Information provided ->
* * * * *

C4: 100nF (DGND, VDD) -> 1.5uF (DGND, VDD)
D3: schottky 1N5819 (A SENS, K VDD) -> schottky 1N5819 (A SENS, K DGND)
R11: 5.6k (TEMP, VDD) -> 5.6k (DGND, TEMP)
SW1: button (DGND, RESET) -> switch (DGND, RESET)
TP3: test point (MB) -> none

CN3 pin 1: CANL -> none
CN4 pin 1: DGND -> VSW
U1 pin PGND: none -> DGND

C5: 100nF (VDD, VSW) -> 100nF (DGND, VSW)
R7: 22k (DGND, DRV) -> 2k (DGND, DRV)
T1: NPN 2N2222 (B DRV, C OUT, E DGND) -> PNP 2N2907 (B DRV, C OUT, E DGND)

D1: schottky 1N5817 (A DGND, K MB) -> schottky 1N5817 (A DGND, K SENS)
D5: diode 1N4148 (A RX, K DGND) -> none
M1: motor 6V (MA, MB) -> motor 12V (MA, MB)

* * * * *

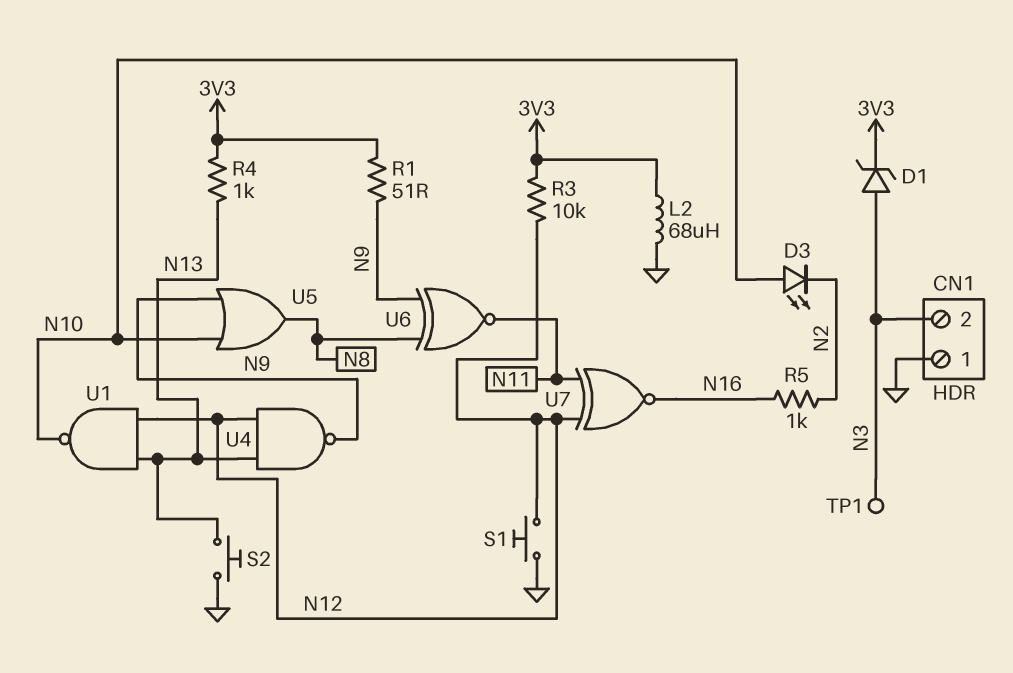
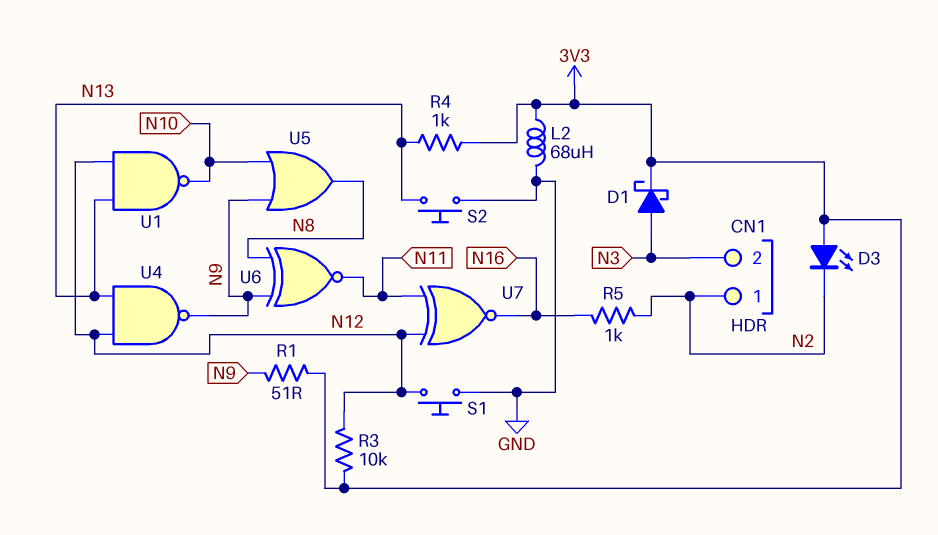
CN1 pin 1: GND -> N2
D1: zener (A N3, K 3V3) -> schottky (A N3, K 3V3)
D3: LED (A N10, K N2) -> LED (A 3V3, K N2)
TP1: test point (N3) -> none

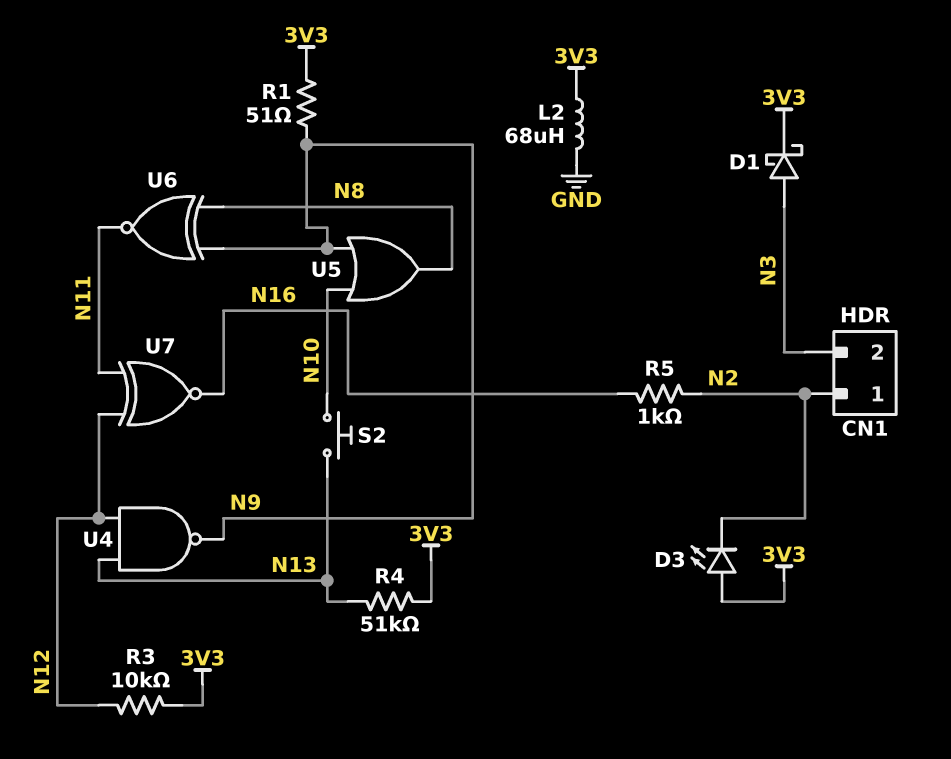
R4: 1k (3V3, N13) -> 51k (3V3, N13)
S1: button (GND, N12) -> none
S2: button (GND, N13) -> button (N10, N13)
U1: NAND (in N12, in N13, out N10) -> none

* * * * *

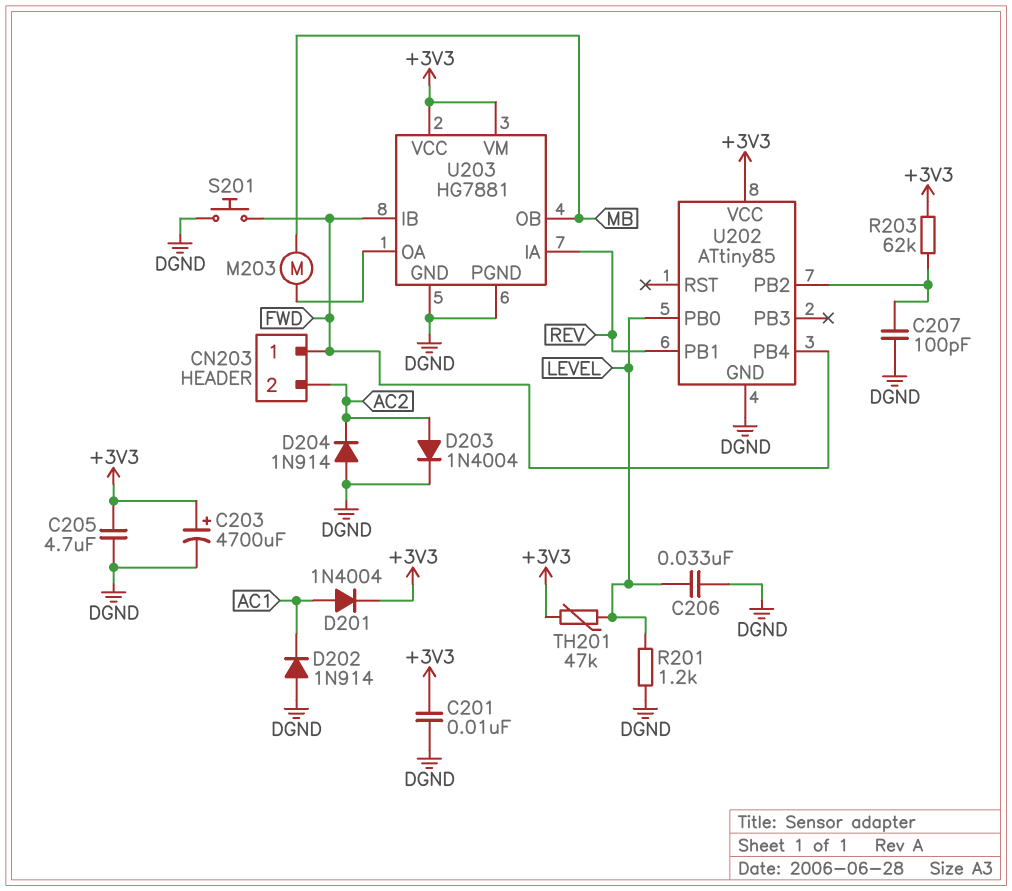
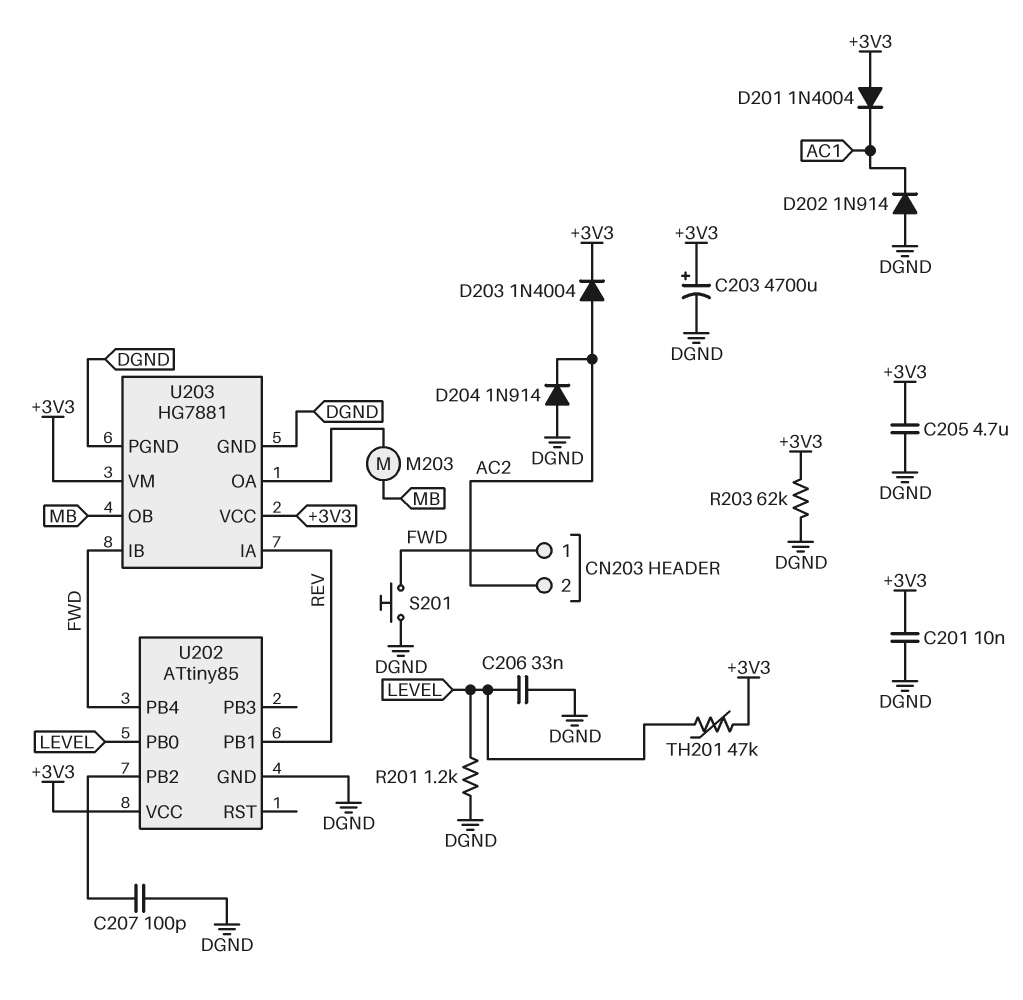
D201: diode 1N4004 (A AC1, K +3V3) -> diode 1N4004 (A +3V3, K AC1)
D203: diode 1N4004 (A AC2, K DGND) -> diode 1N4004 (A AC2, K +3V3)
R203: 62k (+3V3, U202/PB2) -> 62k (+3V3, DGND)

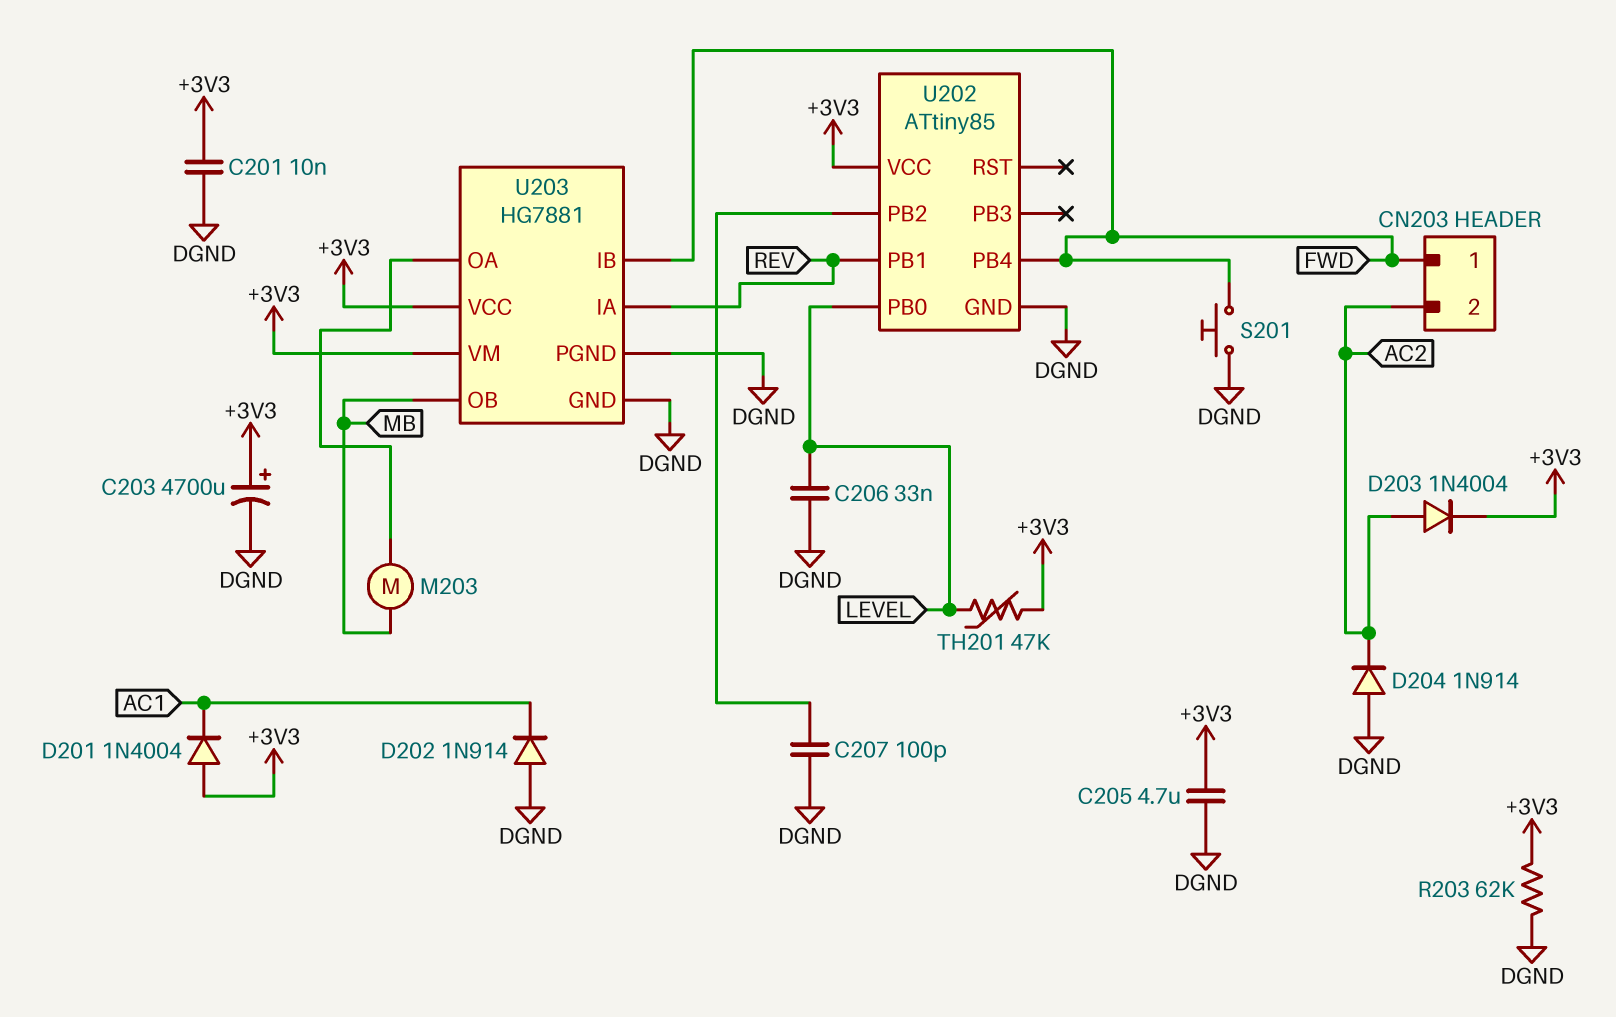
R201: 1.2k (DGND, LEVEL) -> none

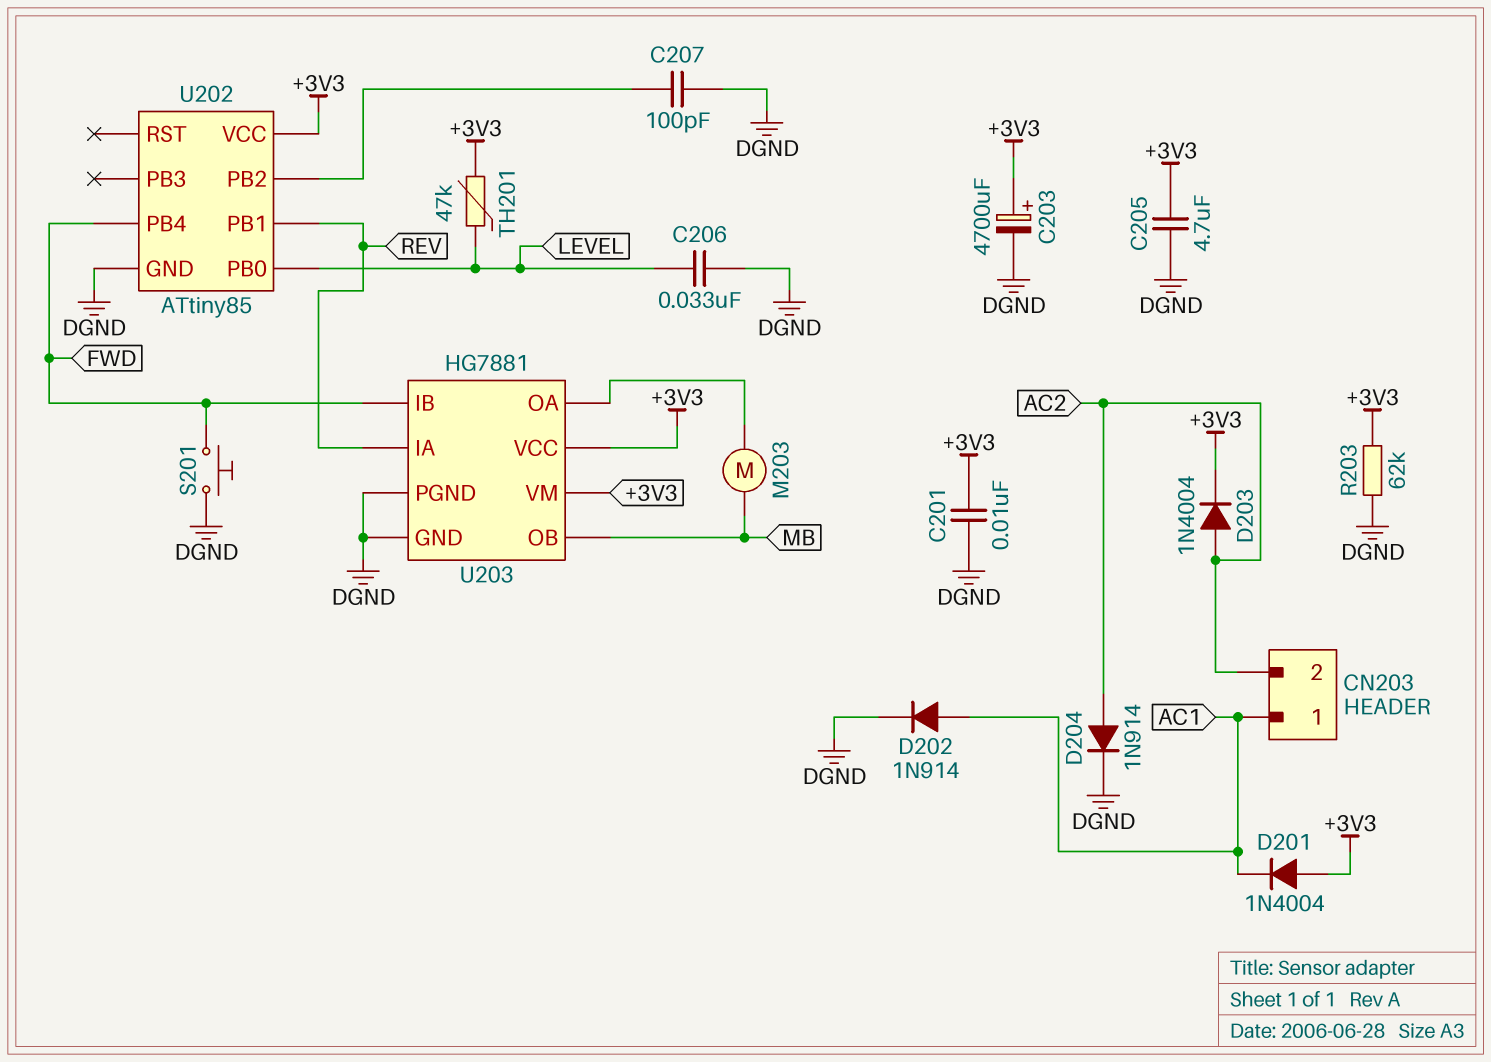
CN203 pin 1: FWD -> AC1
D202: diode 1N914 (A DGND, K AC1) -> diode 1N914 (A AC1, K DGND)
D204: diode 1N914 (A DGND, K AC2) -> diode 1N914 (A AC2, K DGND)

* * * * *

Taking the line with "D5: diode 1N4148 (A RX, K DGND) -> none" as the first and the line with "M1: motor 6V (MA, MB) -> motor 12V (MA, MB)" as the last, retype that stretch of the data above exactly, with no other lines.

Response for this exercise ->
D5: diode 1N4148 (A RX, K DGND) -> none
M1: motor 6V (MA, MB) -> motor 12V (MA, MB)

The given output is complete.